- WHAT YOU ARE ASKED TO DO
Output all entries verbatim, dropping pictures.

- GIVEN RECORDS
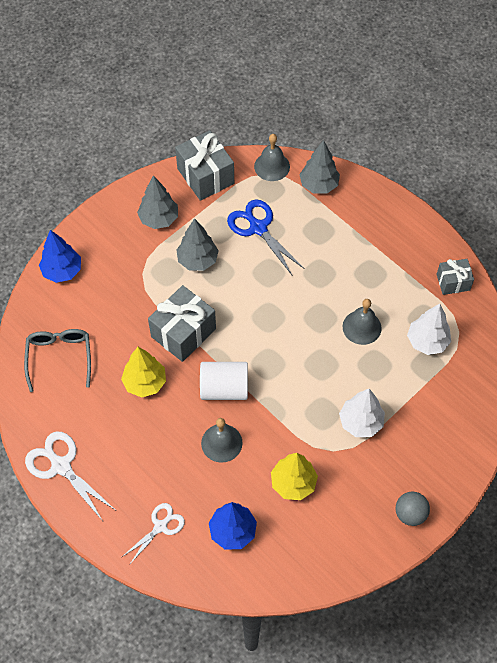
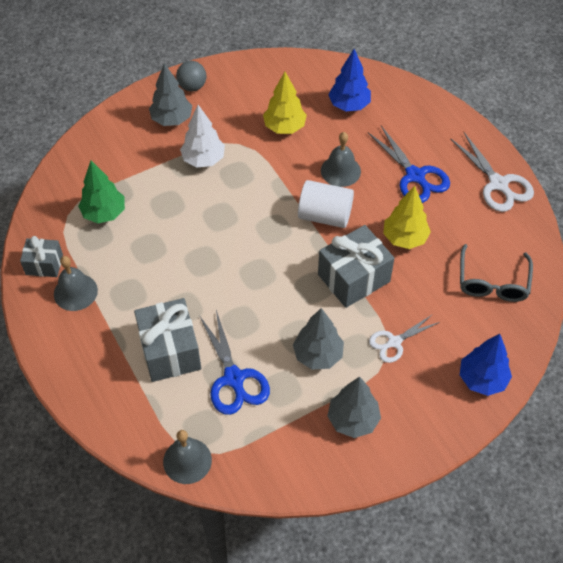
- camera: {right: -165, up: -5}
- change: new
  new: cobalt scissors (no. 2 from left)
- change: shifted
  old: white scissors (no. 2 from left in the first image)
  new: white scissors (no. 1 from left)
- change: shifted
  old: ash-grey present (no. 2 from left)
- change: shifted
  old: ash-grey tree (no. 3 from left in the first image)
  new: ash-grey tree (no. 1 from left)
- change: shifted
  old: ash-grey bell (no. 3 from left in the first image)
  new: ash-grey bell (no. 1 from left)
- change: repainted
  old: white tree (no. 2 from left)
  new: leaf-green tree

- RESPONSE
- camera: {right: -165, up: -5}
- change: new
  new: cobalt scissors (no. 2 from left)
- change: shifted
  old: white scissors (no. 2 from left in the first image)
  new: white scissors (no. 1 from left)
- change: shifted
  old: ash-grey present (no. 2 from left)
- change: shifted
  old: ash-grey tree (no. 3 from left in the first image)
  new: ash-grey tree (no. 1 from left)
- change: shifted
  old: ash-grey bell (no. 3 from left in the first image)
  new: ash-grey bell (no. 1 from left)
- change: repainted
  old: white tree (no. 2 from left)
  new: leaf-green tree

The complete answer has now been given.